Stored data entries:
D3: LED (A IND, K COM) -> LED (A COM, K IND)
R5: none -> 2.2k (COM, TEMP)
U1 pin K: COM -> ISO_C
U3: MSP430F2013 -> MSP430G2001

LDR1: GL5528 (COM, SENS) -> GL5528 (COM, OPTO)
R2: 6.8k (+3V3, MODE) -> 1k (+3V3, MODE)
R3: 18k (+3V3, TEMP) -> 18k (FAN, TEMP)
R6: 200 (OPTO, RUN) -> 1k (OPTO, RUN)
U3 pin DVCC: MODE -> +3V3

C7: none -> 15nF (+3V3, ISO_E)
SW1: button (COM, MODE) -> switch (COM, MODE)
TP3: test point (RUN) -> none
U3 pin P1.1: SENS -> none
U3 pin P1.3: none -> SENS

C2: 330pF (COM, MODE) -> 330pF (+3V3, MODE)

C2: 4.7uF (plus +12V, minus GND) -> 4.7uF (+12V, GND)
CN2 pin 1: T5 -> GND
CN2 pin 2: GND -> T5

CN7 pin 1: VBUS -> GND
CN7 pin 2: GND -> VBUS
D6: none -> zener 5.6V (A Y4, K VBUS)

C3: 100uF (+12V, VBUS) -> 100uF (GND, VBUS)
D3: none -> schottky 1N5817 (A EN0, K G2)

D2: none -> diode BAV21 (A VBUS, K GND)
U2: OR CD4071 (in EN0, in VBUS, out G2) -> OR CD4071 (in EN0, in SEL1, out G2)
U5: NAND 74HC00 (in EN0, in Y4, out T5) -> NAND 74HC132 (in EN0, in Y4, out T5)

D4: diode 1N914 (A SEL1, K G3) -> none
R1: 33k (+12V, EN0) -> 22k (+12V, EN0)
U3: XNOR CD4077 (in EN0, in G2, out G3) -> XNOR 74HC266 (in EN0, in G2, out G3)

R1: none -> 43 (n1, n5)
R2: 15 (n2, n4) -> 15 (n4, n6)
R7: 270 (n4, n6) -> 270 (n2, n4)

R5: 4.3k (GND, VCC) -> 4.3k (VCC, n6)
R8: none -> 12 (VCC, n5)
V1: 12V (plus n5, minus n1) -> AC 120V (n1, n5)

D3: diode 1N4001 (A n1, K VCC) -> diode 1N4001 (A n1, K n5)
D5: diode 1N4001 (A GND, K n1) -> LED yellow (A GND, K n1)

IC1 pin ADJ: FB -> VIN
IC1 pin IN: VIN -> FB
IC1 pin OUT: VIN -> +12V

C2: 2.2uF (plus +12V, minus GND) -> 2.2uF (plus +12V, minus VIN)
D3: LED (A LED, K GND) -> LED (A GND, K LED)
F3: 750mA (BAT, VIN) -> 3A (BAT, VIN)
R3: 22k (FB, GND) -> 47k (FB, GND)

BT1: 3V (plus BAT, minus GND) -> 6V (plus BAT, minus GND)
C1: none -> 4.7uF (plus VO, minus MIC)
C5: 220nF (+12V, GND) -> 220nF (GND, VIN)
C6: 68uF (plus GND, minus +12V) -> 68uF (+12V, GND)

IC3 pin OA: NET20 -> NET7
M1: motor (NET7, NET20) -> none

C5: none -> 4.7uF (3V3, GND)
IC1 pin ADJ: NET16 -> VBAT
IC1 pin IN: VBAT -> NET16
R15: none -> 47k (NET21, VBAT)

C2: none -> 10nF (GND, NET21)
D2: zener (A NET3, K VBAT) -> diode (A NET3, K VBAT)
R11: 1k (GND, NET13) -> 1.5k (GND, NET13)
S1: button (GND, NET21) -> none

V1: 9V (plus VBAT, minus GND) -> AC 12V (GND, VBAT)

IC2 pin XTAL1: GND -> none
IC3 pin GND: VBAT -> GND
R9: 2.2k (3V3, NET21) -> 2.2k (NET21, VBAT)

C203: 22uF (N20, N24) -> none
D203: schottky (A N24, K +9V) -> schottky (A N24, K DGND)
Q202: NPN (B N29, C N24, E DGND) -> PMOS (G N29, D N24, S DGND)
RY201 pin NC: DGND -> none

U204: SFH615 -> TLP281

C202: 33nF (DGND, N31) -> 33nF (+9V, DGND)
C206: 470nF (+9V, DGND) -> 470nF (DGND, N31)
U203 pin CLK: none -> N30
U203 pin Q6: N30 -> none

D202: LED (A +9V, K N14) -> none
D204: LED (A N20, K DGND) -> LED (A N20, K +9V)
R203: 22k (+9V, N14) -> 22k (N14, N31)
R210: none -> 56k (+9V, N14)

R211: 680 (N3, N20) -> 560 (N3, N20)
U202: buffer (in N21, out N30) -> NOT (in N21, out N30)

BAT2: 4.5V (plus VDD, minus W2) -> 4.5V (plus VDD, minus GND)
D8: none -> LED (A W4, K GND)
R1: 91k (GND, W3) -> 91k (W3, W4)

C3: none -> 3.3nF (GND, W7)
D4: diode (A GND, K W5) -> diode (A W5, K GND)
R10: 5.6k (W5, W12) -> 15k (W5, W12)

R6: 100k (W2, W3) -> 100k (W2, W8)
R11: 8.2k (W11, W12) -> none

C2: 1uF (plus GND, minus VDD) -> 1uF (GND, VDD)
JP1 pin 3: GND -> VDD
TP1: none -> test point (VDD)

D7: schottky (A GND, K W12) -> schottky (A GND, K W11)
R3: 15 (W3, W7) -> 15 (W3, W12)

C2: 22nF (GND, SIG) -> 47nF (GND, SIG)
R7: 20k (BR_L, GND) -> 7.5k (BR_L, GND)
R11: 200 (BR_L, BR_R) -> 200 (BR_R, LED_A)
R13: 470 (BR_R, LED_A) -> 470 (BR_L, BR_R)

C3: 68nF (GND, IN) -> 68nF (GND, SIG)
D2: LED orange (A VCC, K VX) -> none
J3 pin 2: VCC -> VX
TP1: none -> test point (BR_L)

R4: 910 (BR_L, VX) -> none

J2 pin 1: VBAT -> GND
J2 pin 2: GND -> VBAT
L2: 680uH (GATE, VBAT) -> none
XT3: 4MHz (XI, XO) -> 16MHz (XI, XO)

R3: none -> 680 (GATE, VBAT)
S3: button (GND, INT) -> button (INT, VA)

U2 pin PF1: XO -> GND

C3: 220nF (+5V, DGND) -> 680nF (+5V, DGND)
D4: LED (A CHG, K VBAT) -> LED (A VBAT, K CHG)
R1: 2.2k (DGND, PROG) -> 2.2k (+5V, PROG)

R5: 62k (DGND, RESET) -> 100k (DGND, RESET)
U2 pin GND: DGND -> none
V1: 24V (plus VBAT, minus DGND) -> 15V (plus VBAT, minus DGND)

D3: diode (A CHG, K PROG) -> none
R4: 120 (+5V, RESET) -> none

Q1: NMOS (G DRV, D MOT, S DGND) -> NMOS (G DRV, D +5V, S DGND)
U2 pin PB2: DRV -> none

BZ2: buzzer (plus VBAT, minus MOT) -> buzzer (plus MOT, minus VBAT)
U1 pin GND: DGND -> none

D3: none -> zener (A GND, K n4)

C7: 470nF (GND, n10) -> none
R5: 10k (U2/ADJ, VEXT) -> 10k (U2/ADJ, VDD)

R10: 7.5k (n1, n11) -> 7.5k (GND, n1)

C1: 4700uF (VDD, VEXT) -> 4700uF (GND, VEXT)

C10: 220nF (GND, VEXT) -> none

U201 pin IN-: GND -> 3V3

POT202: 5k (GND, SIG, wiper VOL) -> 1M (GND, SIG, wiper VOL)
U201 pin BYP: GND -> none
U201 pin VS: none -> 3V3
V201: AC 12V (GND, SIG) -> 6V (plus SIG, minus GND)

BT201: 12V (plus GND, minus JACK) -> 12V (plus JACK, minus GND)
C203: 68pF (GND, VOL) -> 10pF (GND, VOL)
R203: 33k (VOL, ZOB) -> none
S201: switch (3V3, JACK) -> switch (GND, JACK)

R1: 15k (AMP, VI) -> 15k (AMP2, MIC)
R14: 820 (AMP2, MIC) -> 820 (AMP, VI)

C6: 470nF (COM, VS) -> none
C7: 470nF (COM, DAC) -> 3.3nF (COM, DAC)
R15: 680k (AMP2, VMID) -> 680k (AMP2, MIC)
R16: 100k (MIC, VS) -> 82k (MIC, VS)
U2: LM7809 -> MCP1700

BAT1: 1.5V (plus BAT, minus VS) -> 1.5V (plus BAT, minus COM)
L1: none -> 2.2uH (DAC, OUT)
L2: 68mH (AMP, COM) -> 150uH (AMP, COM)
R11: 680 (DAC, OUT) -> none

» **TASK DIRECTIONS**
Extract exactly and only the lines above from the line containing "TP1: none -> test point (VDD)" through the line containing "R3: none -> 680 (GATE, VBAT)", both end lines included.

» **OUTPUT OF THE TASK**
TP1: none -> test point (VDD)

D7: schottky (A GND, K W12) -> schottky (A GND, K W11)
R3: 15 (W3, W7) -> 15 (W3, W12)

C2: 22nF (GND, SIG) -> 47nF (GND, SIG)
R7: 20k (BR_L, GND) -> 7.5k (BR_L, GND)
R11: 200 (BR_L, BR_R) -> 200 (BR_R, LED_A)
R13: 470 (BR_R, LED_A) -> 470 (BR_L, BR_R)

C3: 68nF (GND, IN) -> 68nF (GND, SIG)
D2: LED orange (A VCC, K VX) -> none
J3 pin 2: VCC -> VX
TP1: none -> test point (BR_L)

R4: 910 (BR_L, VX) -> none

J2 pin 1: VBAT -> GND
J2 pin 2: GND -> VBAT
L2: 680uH (GATE, VBAT) -> none
XT3: 4MHz (XI, XO) -> 16MHz (XI, XO)

R3: none -> 680 (GATE, VBAT)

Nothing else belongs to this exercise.